◆ Records
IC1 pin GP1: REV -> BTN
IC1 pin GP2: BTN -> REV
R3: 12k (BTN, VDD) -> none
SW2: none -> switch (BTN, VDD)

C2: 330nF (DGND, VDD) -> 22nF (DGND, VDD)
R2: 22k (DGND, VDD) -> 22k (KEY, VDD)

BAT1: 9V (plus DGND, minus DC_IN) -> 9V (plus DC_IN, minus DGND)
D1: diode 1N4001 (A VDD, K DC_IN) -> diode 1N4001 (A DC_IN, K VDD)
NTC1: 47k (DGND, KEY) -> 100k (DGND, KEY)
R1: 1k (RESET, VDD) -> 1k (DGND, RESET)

...

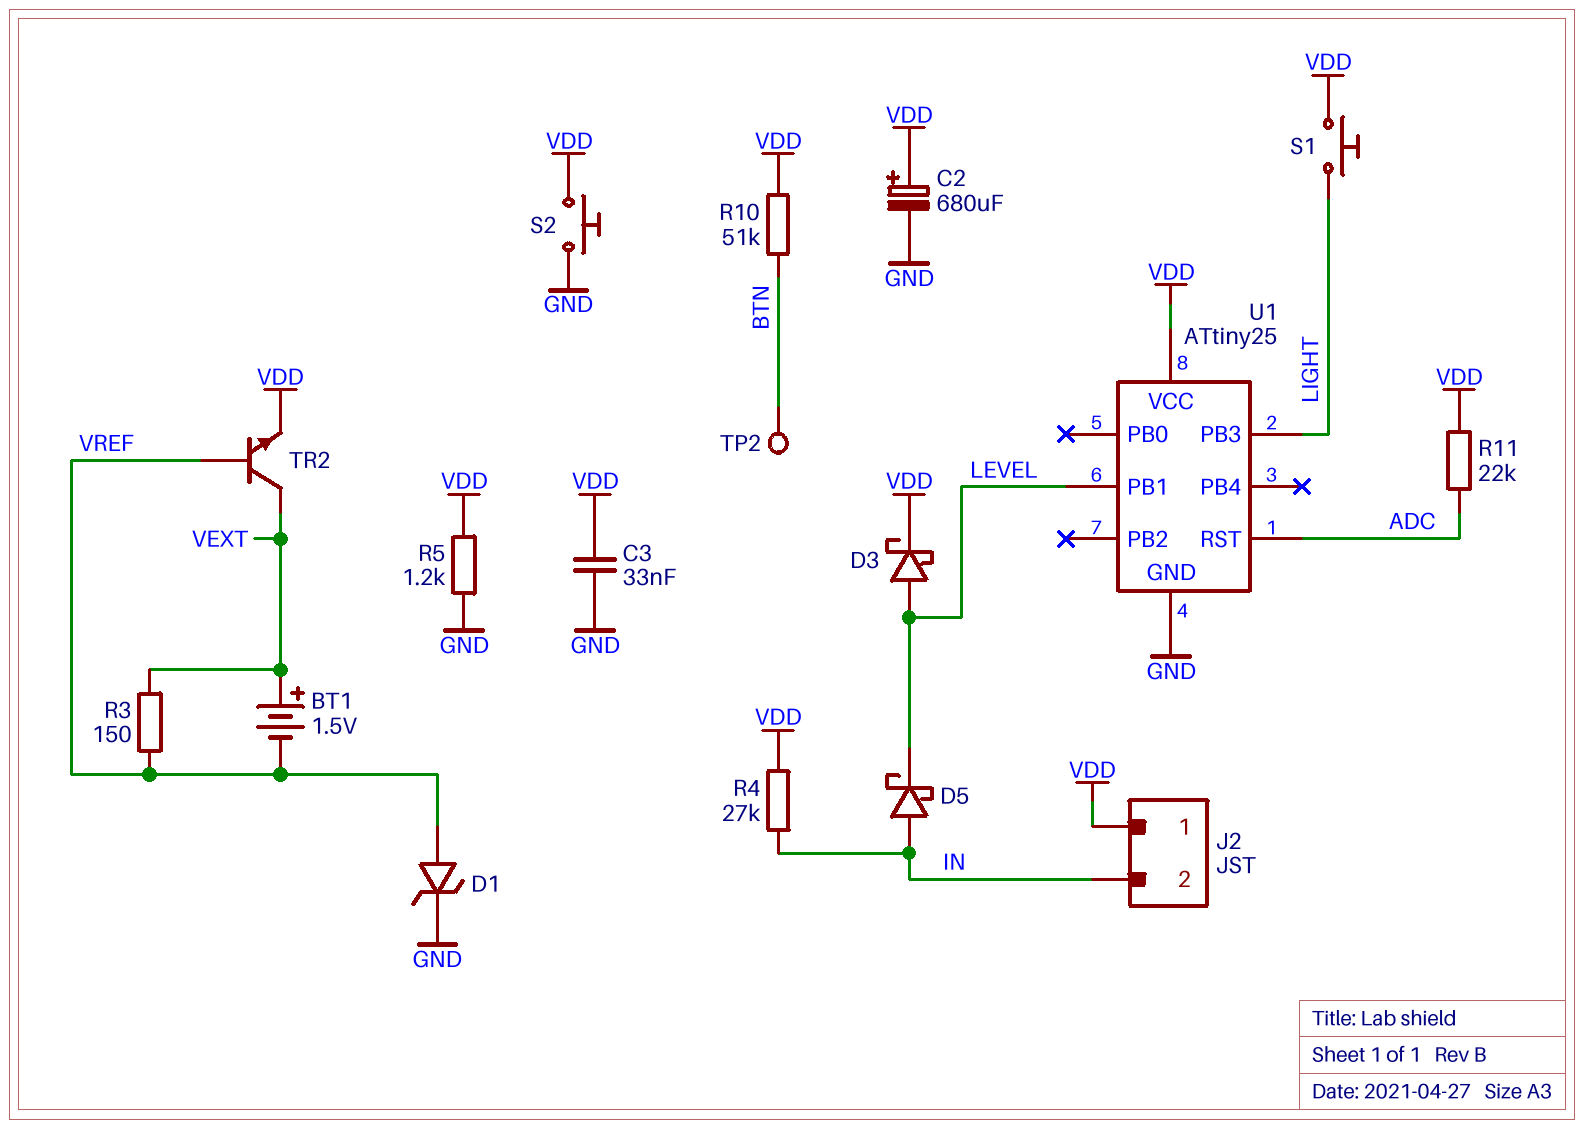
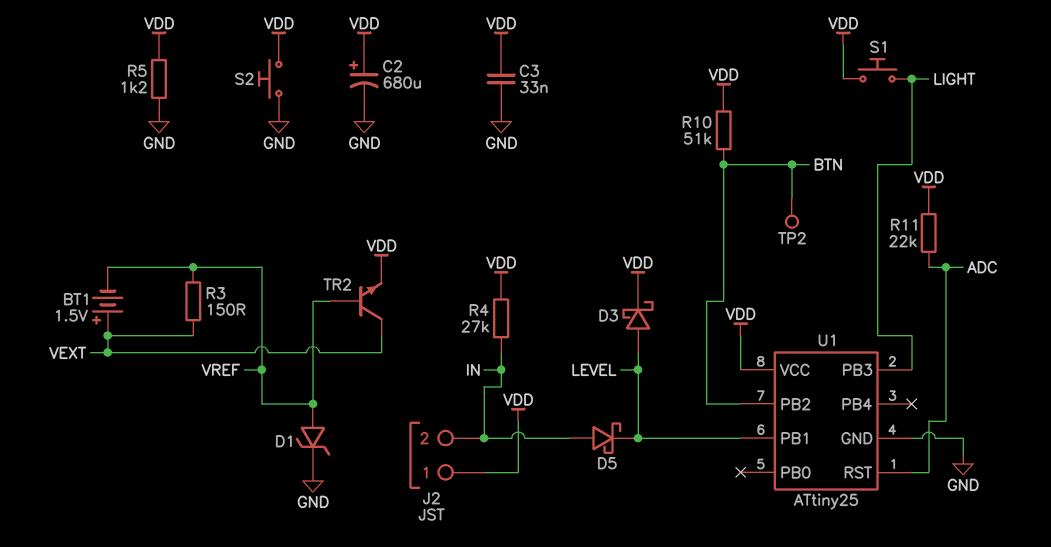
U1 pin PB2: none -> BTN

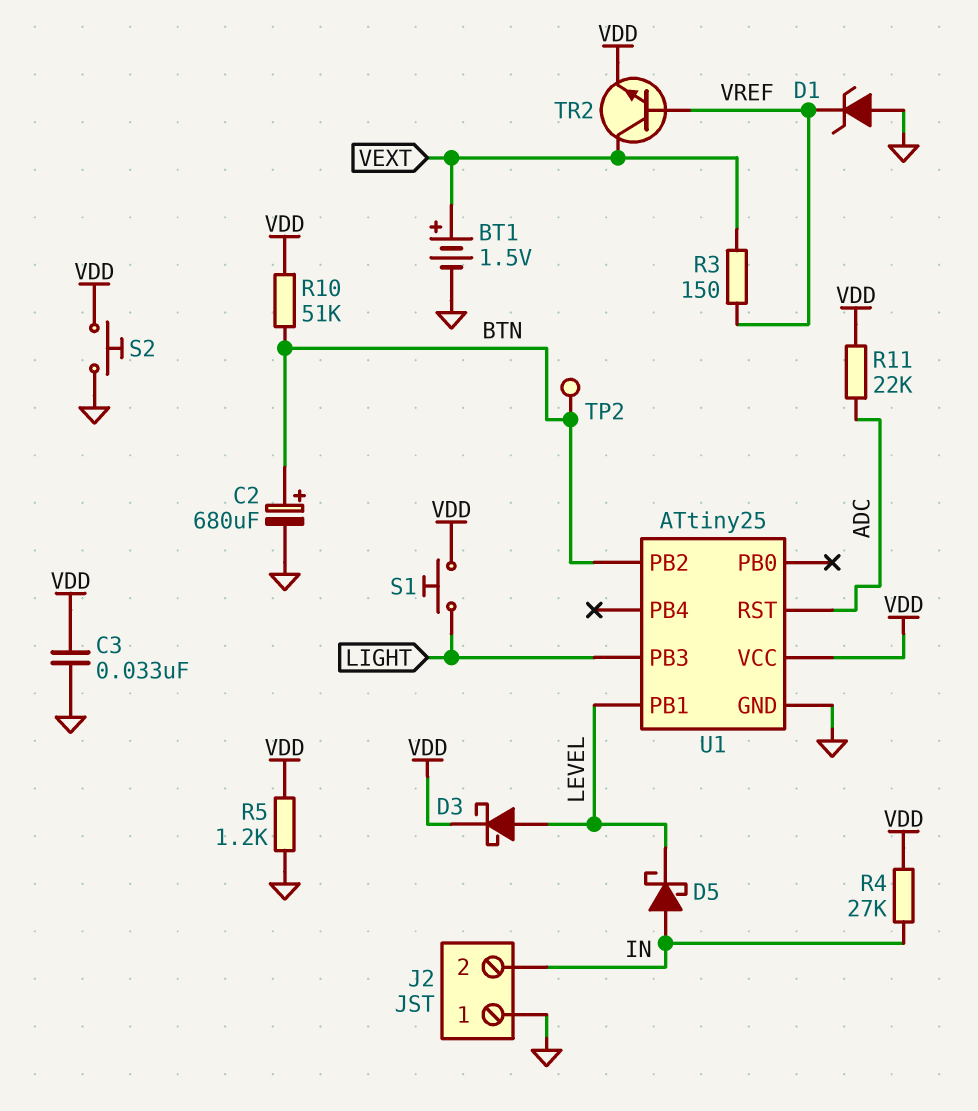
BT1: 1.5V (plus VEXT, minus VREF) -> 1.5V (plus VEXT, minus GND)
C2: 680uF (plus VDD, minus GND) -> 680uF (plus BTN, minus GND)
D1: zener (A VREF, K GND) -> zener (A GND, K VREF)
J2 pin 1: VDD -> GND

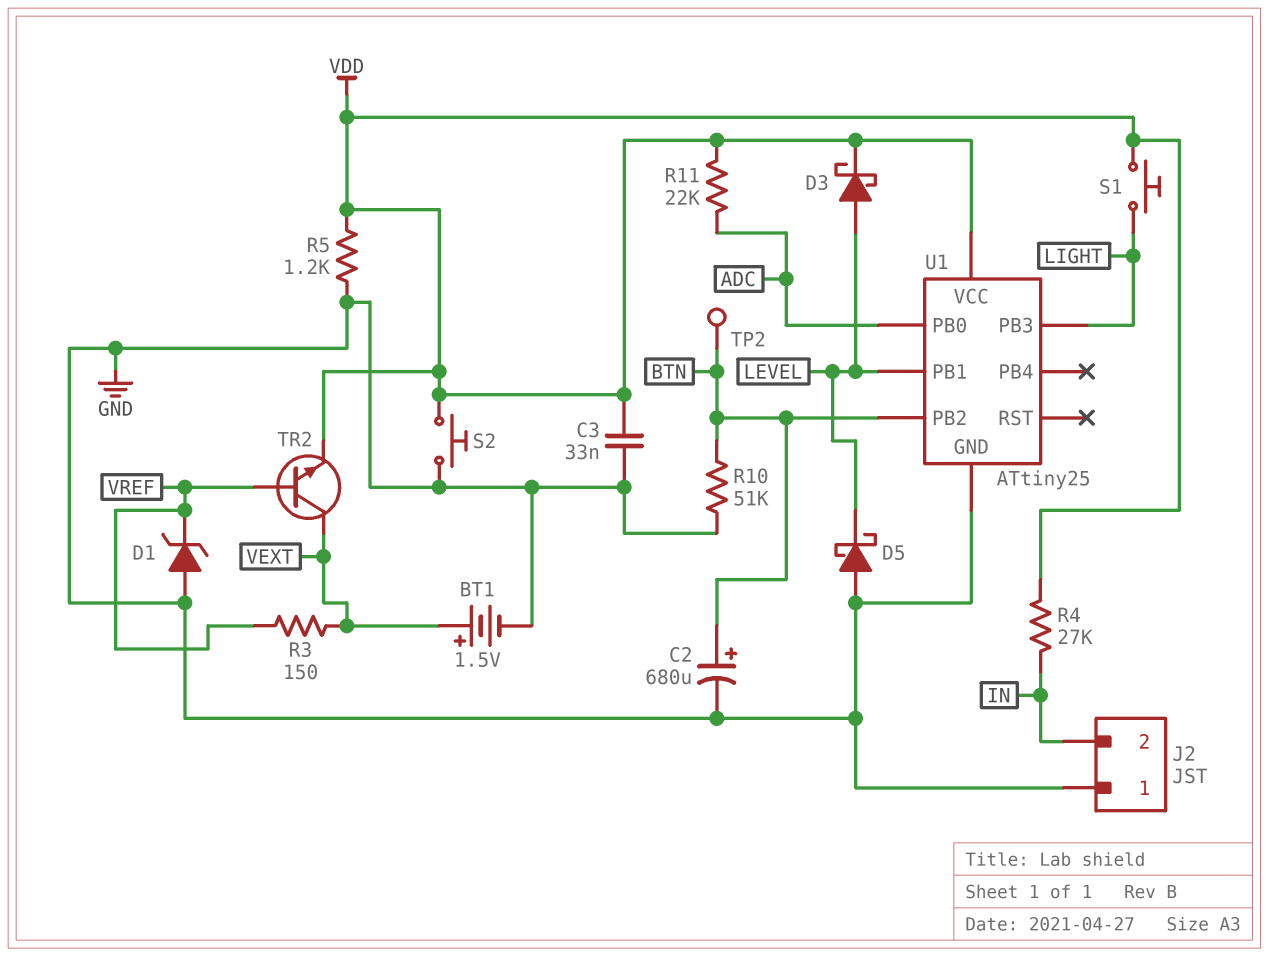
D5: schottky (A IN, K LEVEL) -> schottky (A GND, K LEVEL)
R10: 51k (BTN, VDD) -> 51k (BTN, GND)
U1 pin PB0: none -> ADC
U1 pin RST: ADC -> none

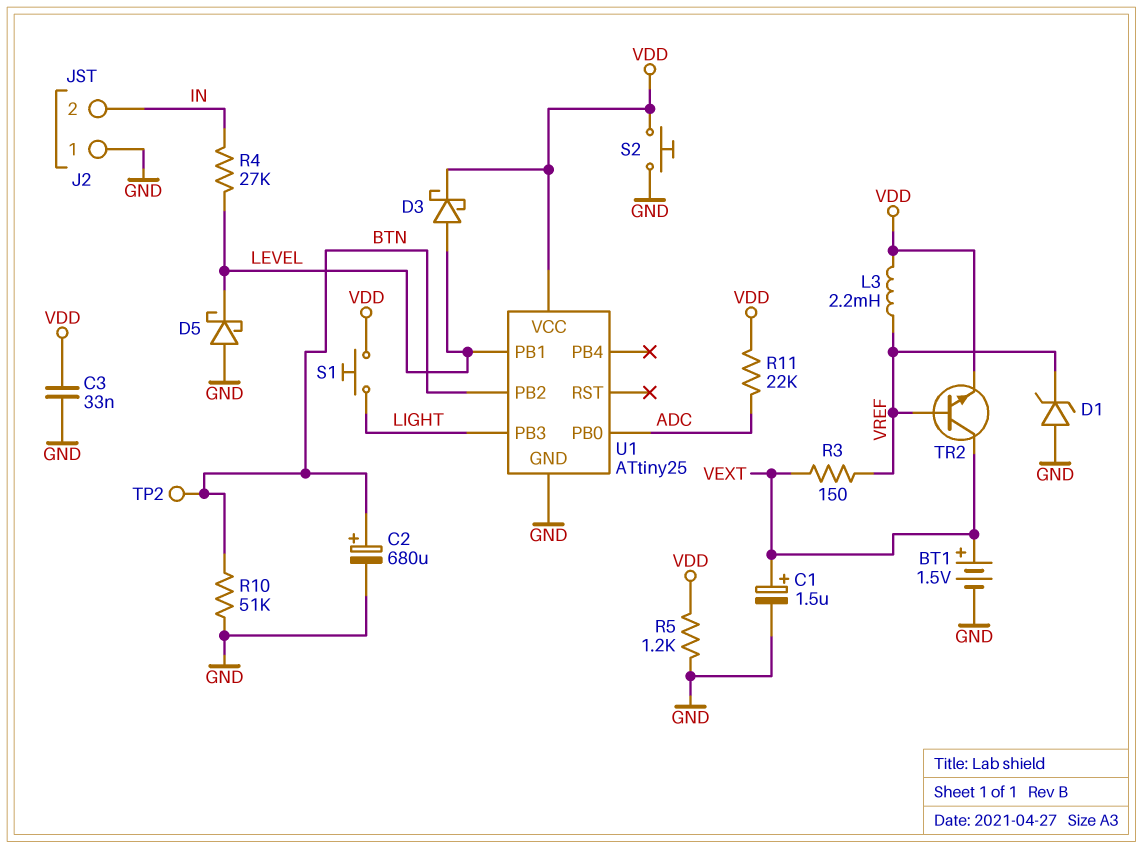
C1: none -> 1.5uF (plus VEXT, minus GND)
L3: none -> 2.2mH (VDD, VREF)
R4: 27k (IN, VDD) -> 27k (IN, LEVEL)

--

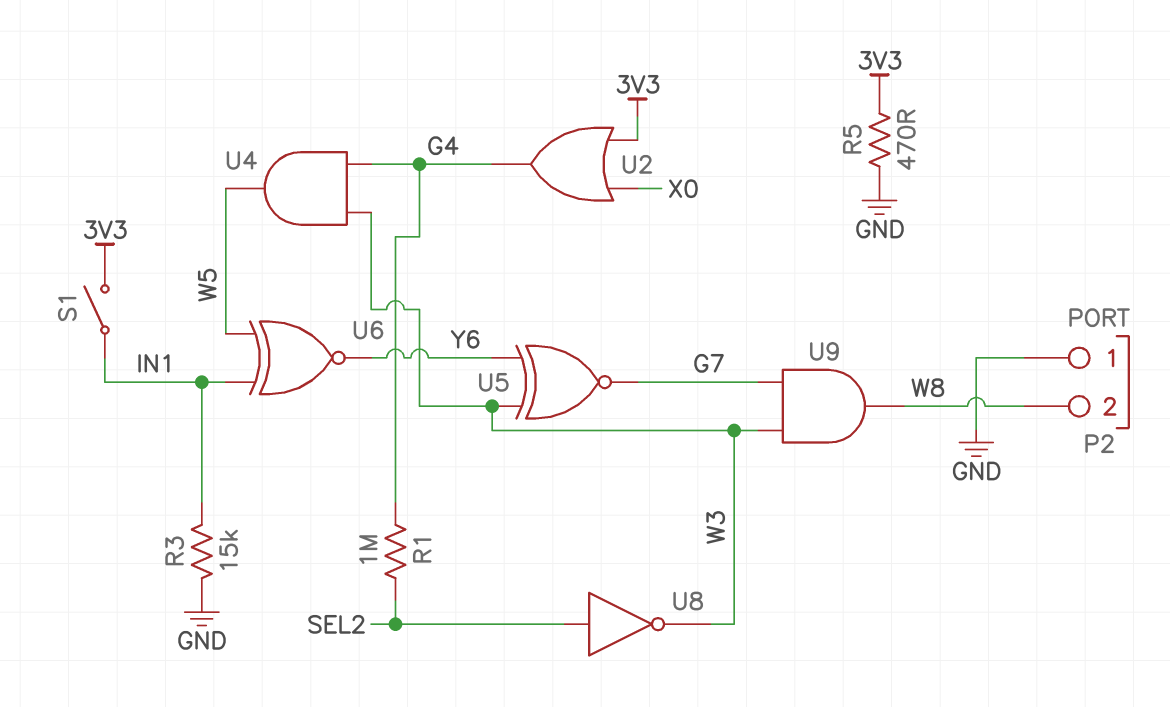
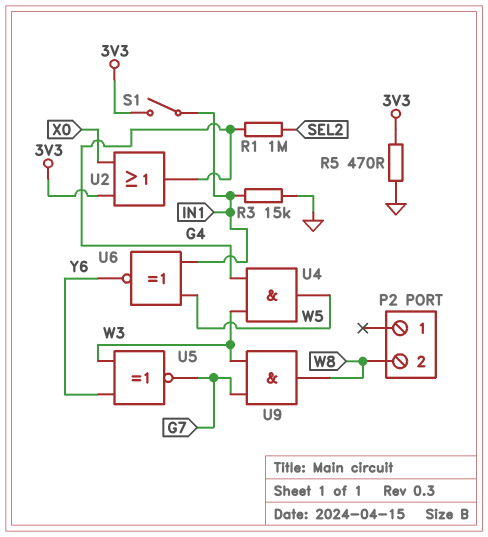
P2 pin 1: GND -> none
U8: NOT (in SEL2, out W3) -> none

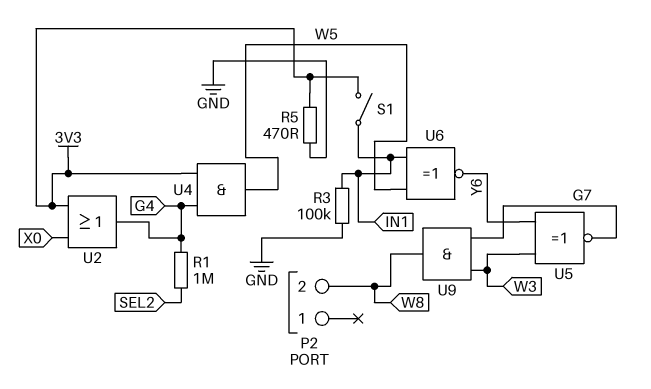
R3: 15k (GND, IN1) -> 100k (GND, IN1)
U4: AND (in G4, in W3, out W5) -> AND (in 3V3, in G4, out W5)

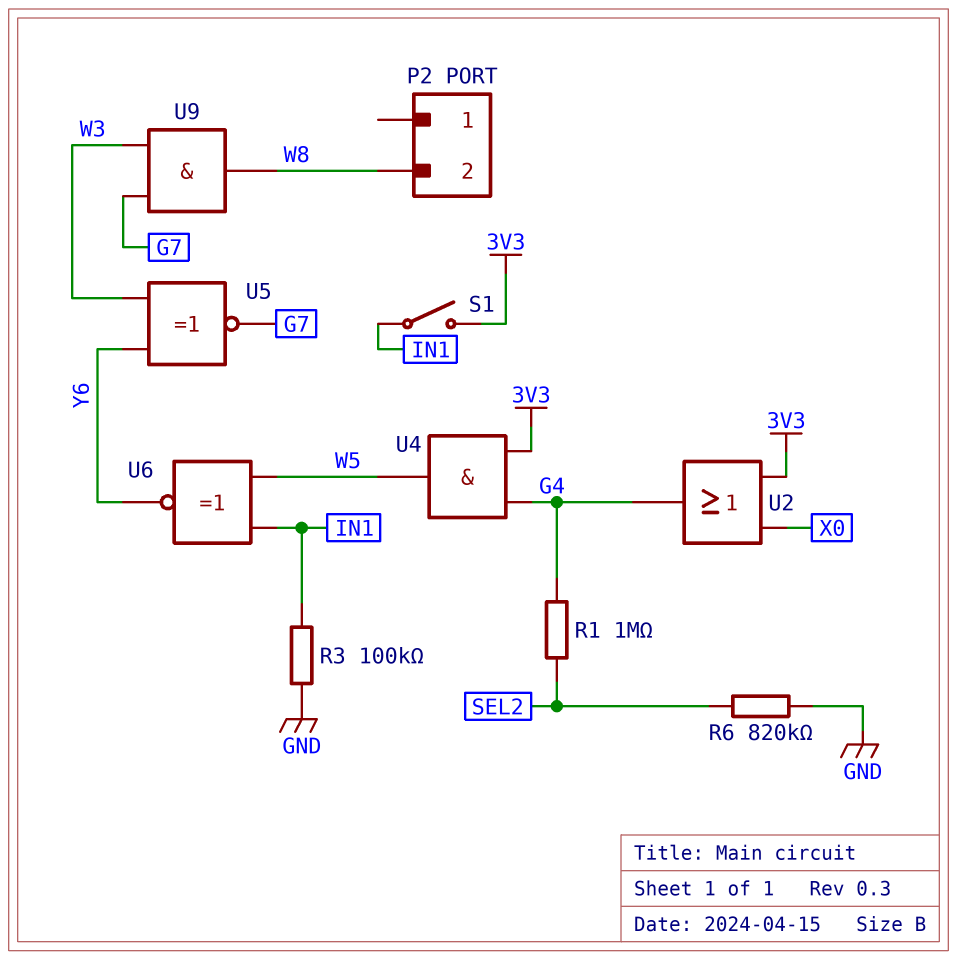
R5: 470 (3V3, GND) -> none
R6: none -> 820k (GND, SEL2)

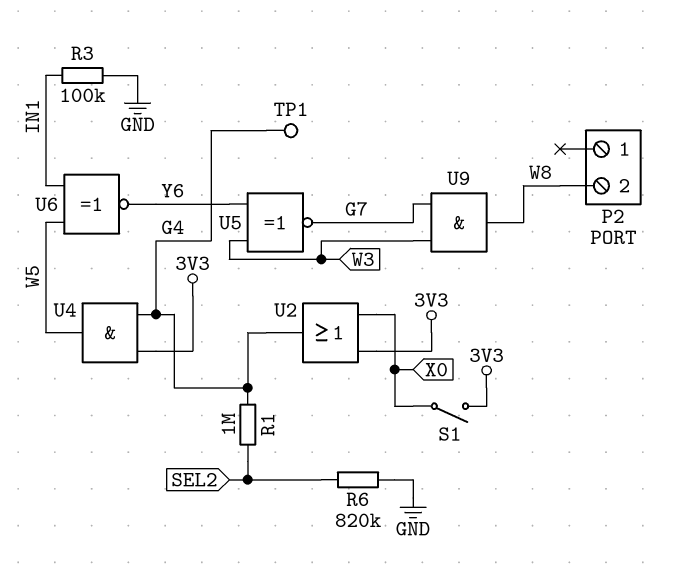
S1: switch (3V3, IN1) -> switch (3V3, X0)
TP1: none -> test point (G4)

◆ Work instruction
Repeat exactly the lines above, beginning at the one containing "U1 pin RST: ADC -> none" and ending at the one containing "R4: 27k (IN, VDD) -> 27k (IN, LEVEL)". Do not carry over any pictures.

◆ Result of this exercise
U1 pin RST: ADC -> none

C1: none -> 1.5uF (plus VEXT, minus GND)
L3: none -> 2.2mH (VDD, VREF)
R4: 27k (IN, VDD) -> 27k (IN, LEVEL)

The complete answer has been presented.